Present exactly, and only, the lines running from the line that contains "(522, 402) = (154, 289): purple" through the end of the entries below.

__Exercise data__
☆ ☆ ☆ ☆ ☆ ☆ ☆

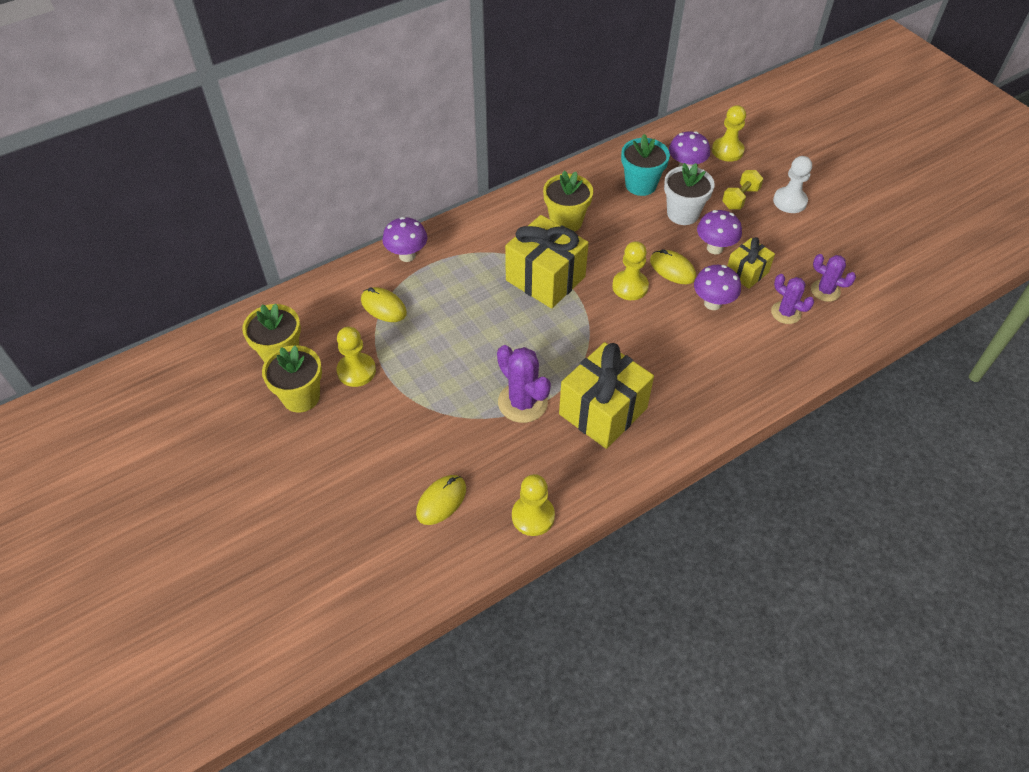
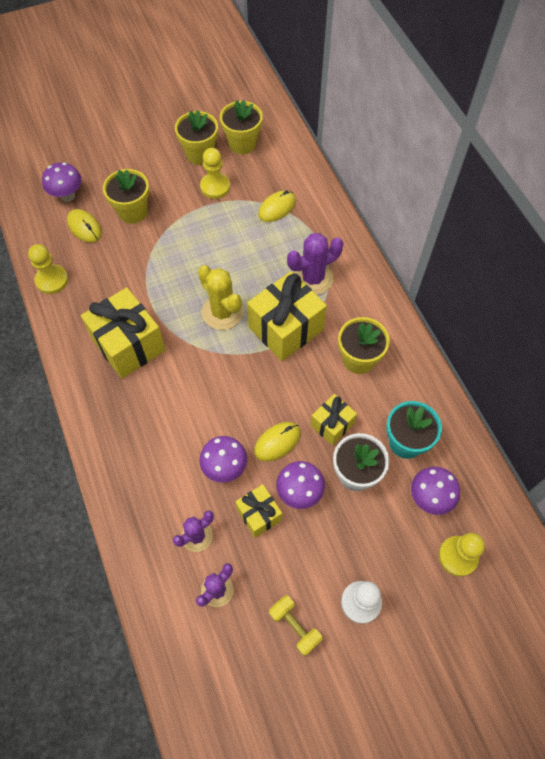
camera: 100 degrees right, 10 degrees up
(407, 255) = (333, 228): purple mushroom -> purple mushroom (67, 196)
(408, 451) = (133, 212): none -> yellow flower pot
(522, 402) = (154, 289): purple cactus -> purple cactus (312, 278)
(538, 333) = (222, 312): none -> yellow cactus
(630, 286) = (262, 397): yellow pawn -> none
(641, 233) = (332, 424): none -> yellow gift
(740, 198) = (373, 544): yellow dumbbell -> yellow dumbbell (294, 626)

☆ ☆ ☆ ☆ ☆ ☆ ☆

__Your response__
(522, 402) = (154, 289): purple cactus -> purple cactus (312, 278)
(538, 333) = (222, 312): none -> yellow cactus
(630, 286) = (262, 397): yellow pawn -> none
(641, 233) = (332, 424): none -> yellow gift
(740, 198) = (373, 544): yellow dumbbell -> yellow dumbbell (294, 626)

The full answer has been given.